- Assignment: Tell how many lines in the data contain the string "size", using a single number as the whole reply.

=== Begin Enclosure ===

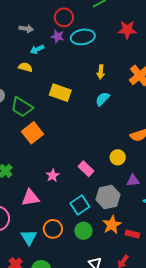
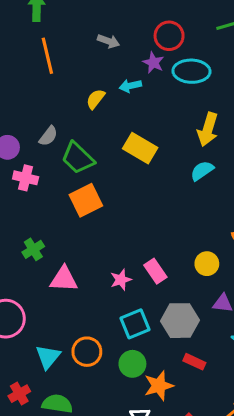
cyan arrow: (37, 49) -> (130, 86), moved
yellow semicircle: (25, 67) -> (96, 99), turned -80
yellow arrow: (101, 72) -> (208, 129), size x1.5
pink star: (53, 175) -> (121, 280), moved
pink triangle: (30, 198) -> (64, 279), moved
orange star: (112, 225) -> (159, 386), moved
red rectangle: (132, 234) -> (194, 362), moved

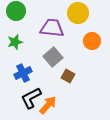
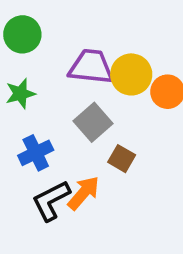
yellow circle: (78, 13) -> (131, 74), moved
orange arrow: (48, 105) -> (83, 193), moved

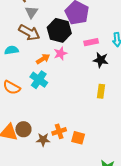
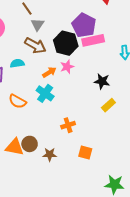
pink rectangle: (91, 42) -> (93, 40), moved, size x1.5
black star: (101, 60) -> (102, 81), moved
yellow rectangle: (101, 91) -> (108, 105), turned 40
orange cross: (59, 131) -> (68, 125), moved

=== End Enclosure ===

- Completed task: 2